» What to do
From the line with "TEMP pin GND: none -> GND" through the final line below, restate each line word for word and return nothing else.

» Supplied entries

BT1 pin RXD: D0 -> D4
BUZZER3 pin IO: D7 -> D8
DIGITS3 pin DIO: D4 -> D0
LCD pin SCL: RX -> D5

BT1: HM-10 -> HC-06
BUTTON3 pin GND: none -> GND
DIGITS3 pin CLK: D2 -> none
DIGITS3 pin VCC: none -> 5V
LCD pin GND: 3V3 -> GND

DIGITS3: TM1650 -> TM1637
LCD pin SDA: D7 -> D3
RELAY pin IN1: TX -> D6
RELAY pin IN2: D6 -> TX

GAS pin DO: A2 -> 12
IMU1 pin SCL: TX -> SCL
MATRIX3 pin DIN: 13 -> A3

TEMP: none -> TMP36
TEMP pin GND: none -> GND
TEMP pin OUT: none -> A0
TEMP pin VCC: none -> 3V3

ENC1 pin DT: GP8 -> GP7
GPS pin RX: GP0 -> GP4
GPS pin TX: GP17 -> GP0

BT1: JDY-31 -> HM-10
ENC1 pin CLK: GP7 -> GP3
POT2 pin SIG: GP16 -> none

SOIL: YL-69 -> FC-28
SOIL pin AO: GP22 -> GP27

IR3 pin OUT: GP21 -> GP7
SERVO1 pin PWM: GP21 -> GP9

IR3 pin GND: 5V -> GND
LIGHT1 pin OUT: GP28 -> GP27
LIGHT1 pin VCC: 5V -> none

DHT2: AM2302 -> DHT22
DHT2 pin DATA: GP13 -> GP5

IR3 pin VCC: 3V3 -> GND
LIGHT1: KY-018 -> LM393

» Result of this exercise
TEMP pin GND: none -> GND
TEMP pin OUT: none -> A0
TEMP pin VCC: none -> 3V3

ENC1 pin DT: GP8 -> GP7
GPS pin RX: GP0 -> GP4
GPS pin TX: GP17 -> GP0

BT1: JDY-31 -> HM-10
ENC1 pin CLK: GP7 -> GP3
POT2 pin SIG: GP16 -> none

SOIL: YL-69 -> FC-28
SOIL pin AO: GP22 -> GP27

IR3 pin OUT: GP21 -> GP7
SERVO1 pin PWM: GP21 -> GP9

IR3 pin GND: 5V -> GND
LIGHT1 pin OUT: GP28 -> GP27
LIGHT1 pin VCC: 5V -> none

DHT2: AM2302 -> DHT22
DHT2 pin DATA: GP13 -> GP5

IR3 pin VCC: 3V3 -> GND
LIGHT1: KY-018 -> LM393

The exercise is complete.